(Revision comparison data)
------------
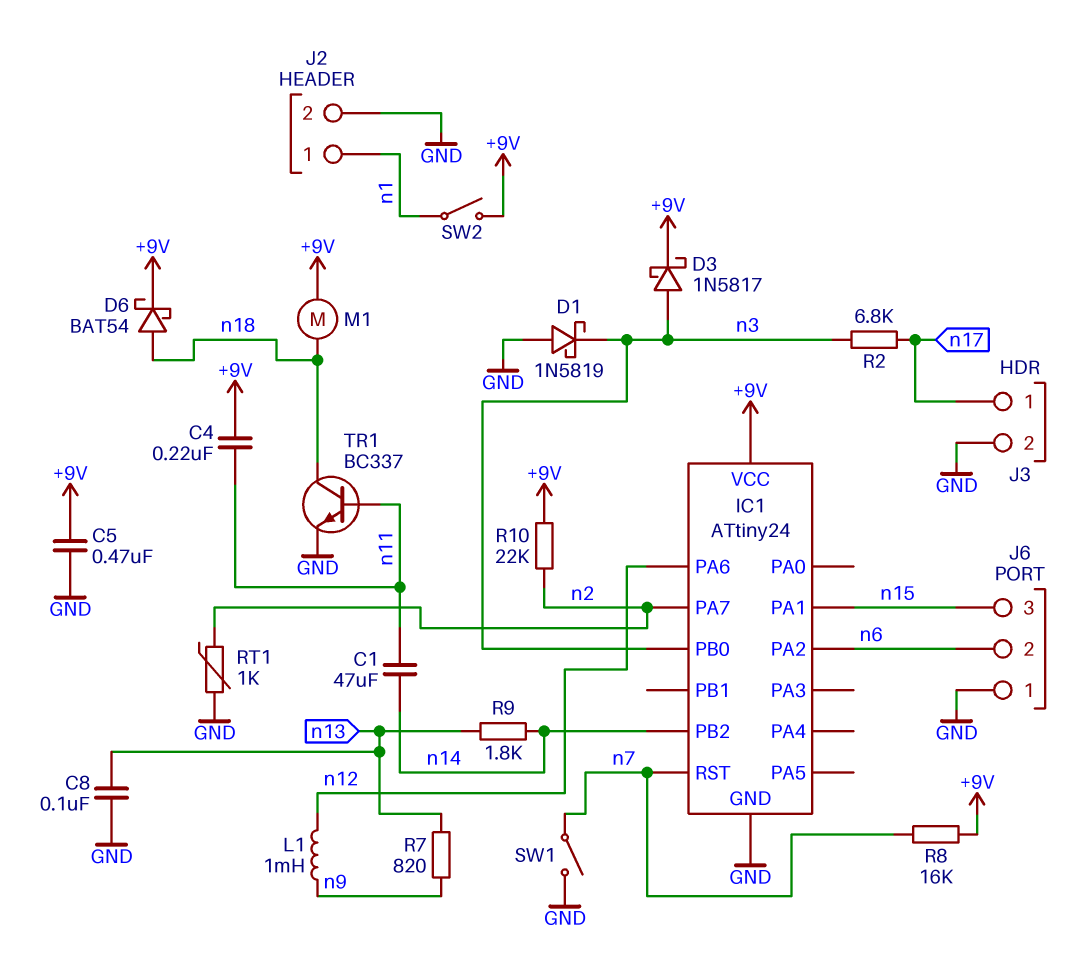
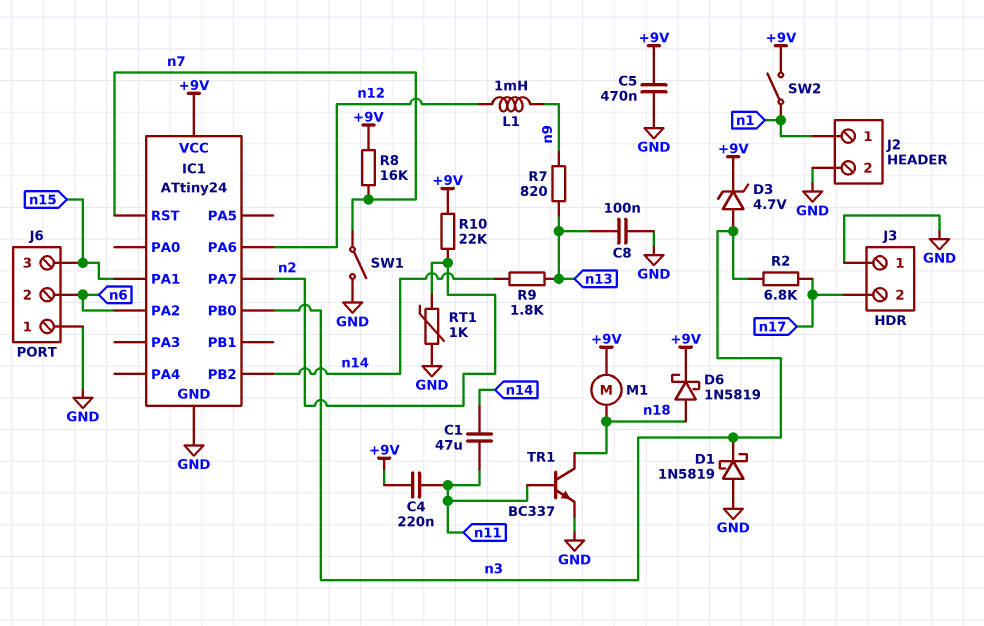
D3: schottky 1N5817 (A n3, K +9V) -> zener 4.7V (A n3, K +9V)
D6: schottky BAT54 (A n18, K +9V) -> schottky 1N5819 (A n18, K +9V)
J3 pin 1: n17 -> GND
J3 pin 2: GND -> n17

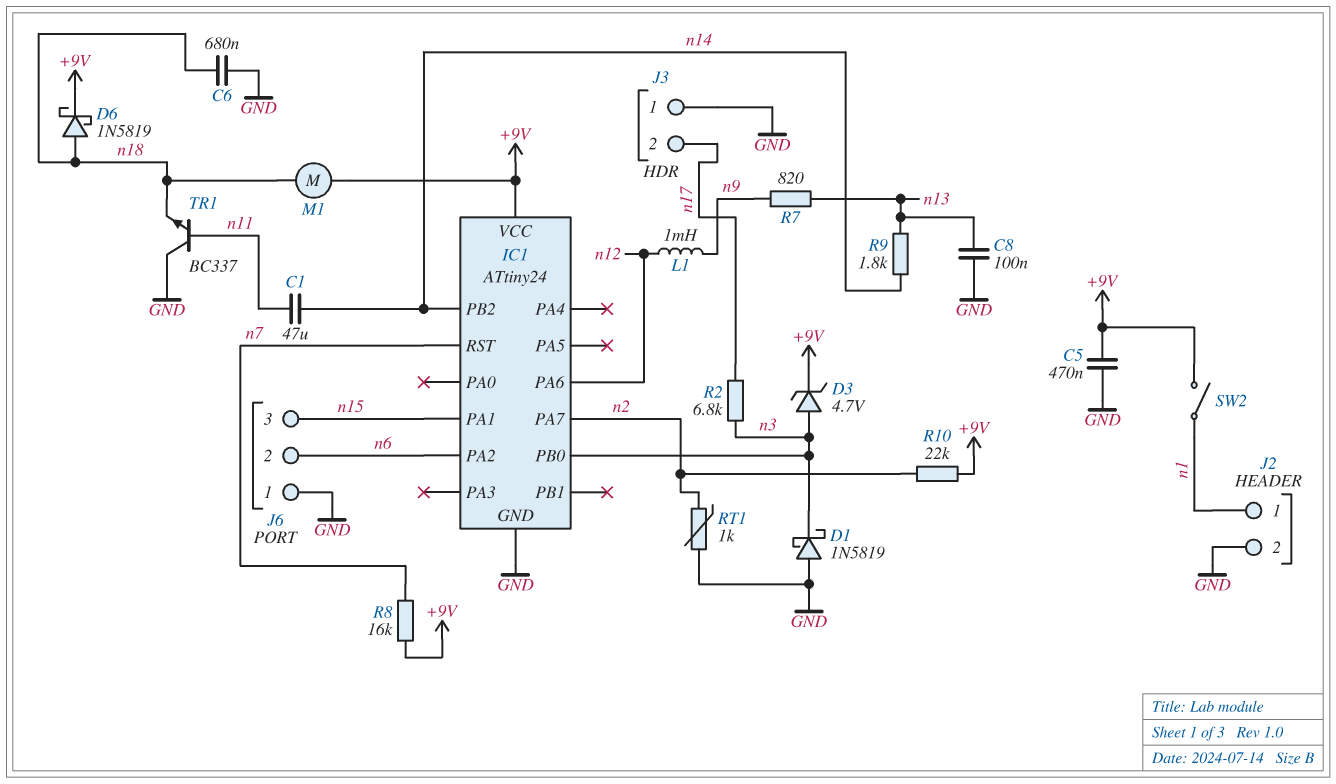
C4: 220nF (+9V, n11) -> none
C6: none -> 680nF (GND, n18)
SW1: switch (GND, n7) -> none
TR1: NPN BC337 (B n11, C n18, E GND) -> NPN BC337 (B n11, C GND, E n18)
------------
*TASK INSTRUCTIONS:*
The entries above need to be output again in full, exactly, and without pictures.

*ANSWER AREA:*
D3: schottky 1N5817 (A n3, K +9V) -> zener 4.7V (A n3, K +9V)
D6: schottky BAT54 (A n18, K +9V) -> schottky 1N5819 (A n18, K +9V)
J3 pin 1: n17 -> GND
J3 pin 2: GND -> n17

C4: 220nF (+9V, n11) -> none
C6: none -> 680nF (GND, n18)
SW1: switch (GND, n7) -> none
TR1: NPN BC337 (B n11, C n18, E GND) -> NPN BC337 (B n11, C GND, E n18)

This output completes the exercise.